── PROVIDED RECORDS

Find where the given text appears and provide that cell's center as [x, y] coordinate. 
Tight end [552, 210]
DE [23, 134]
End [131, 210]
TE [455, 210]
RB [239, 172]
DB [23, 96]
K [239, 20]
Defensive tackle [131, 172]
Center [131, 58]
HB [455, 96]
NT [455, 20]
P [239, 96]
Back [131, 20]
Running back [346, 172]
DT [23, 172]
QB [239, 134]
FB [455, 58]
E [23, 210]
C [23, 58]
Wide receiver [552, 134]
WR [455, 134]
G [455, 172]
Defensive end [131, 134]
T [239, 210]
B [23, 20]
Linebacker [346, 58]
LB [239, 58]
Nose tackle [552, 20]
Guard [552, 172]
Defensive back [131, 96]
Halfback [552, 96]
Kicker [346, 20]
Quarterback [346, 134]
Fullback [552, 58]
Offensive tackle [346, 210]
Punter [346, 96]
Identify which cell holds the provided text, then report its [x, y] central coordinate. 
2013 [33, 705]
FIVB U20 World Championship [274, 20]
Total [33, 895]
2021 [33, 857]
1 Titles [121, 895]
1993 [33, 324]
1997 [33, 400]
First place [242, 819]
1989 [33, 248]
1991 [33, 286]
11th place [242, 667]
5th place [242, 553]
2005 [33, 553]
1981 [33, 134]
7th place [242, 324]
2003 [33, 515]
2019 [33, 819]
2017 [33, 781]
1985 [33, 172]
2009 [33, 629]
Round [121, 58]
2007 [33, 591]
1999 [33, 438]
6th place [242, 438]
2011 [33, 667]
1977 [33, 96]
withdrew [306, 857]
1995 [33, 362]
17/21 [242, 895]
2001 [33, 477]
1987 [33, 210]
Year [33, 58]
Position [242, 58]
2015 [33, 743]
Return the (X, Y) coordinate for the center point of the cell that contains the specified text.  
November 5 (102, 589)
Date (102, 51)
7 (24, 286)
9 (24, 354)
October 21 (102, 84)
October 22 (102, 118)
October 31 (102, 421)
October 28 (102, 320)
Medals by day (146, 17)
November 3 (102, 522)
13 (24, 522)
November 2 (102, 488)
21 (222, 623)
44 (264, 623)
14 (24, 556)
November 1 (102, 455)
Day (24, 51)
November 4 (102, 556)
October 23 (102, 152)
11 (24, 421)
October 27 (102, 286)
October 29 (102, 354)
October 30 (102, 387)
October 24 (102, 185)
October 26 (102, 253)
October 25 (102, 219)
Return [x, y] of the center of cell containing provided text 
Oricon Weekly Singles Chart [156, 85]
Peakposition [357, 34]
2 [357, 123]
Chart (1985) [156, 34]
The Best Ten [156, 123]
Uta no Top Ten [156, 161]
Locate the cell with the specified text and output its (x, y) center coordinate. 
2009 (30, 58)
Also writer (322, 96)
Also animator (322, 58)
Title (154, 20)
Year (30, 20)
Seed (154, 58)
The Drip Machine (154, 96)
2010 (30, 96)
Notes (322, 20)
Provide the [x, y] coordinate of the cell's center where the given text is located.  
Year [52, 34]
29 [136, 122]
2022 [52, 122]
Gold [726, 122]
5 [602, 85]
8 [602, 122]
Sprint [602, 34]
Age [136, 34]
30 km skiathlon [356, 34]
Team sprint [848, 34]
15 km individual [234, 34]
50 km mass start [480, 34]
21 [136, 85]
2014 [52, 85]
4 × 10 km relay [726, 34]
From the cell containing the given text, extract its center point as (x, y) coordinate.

────

Reproduce the data above line for line, with no changes.

COMPLETE RESPONSE
Find where the given text appears and provide that cell's center as [x, y] coordinate. 
Tight end [552, 210]
DE [23, 134]
End [131, 210]
TE [455, 210]
RB [239, 172]
DB [23, 96]
K [239, 20]
Defensive tackle [131, 172]
Center [131, 58]
HB [455, 96]
NT [455, 20]
P [239, 96]
Back [131, 20]
Running back [346, 172]
DT [23, 172]
QB [239, 134]
FB [455, 58]
E [23, 210]
C [23, 58]
Wide receiver [552, 134]
WR [455, 134]
G [455, 172]
Defensive end [131, 134]
T [239, 210]
B [23, 20]
Linebacker [346, 58]
LB [239, 58]
Nose tackle [552, 20]
Guard [552, 172]
Defensive back [131, 96]
Halfback [552, 96]
Kicker [346, 20]
Quarterback [346, 134]
Fullback [552, 58]
Offensive tackle [346, 210]
Punter [346, 96]
Identify which cell holds the provided text, then report its [x, y] central coordinate. 
2013 [33, 705]
FIVB U20 World Championship [274, 20]
Total [33, 895]
2021 [33, 857]
1 Titles [121, 895]
1993 [33, 324]
1997 [33, 400]
First place [242, 819]
1989 [33, 248]
1991 [33, 286]
11th place [242, 667]
5th place [242, 553]
2005 [33, 553]
1981 [33, 134]
7th place [242, 324]
2003 [33, 515]
2019 [33, 819]
2017 [33, 781]
1985 [33, 172]
2009 [33, 629]
Round [121, 58]
2007 [33, 591]
1999 [33, 438]
6th place [242, 438]
2011 [33, 667]
1977 [33, 96]
withdrew [306, 857]
1995 [33, 362]
17/21 [242, 895]
2001 [33, 477]
1987 [33, 210]
Year [33, 58]
Position [242, 58]
2015 [33, 743]
Return the (X, Y) coordinate for the center point of the cell that contains the specified text.  
November 5 (102, 589)
Date (102, 51)
7 (24, 286)
9 (24, 354)
October 21 (102, 84)
October 22 (102, 118)
October 31 (102, 421)
October 28 (102, 320)
Medals by day (146, 17)
November 3 (102, 522)
13 (24, 522)
November 2 (102, 488)
21 (222, 623)
44 (264, 623)
14 (24, 556)
November 1 (102, 455)
Day (24, 51)
November 4 (102, 556)
October 23 (102, 152)
11 (24, 421)
October 27 (102, 286)
October 29 (102, 354)
October 30 (102, 387)
October 24 (102, 185)
October 26 (102, 253)
October 25 (102, 219)
Return [x, y] of the center of cell containing provided text 
Oricon Weekly Singles Chart [156, 85]
Peakposition [357, 34]
2 [357, 123]
Chart (1985) [156, 34]
The Best Ten [156, 123]
Uta no Top Ten [156, 161]
Locate the cell with the specified text and output its (x, y) center coordinate. 
2009 (30, 58)
Also writer (322, 96)
Also animator (322, 58)
Title (154, 20)
Year (30, 20)
Seed (154, 58)
The Drip Machine (154, 96)
2010 (30, 96)
Notes (322, 20)
Provide the [x, y] coordinate of the cell's center where the given text is located.  
Year [52, 34]
29 [136, 122]
2022 [52, 122]
Gold [726, 122]
5 [602, 85]
8 [602, 122]
Sprint [602, 34]
Age [136, 34]
30 km skiathlon [356, 34]
Team sprint [848, 34]
15 km individual [234, 34]
50 km mass start [480, 34]
21 [136, 85]
2014 [52, 85]
4 × 10 km relay [726, 34]
From the cell containing the given text, extract its center point as (x, y) coordinate.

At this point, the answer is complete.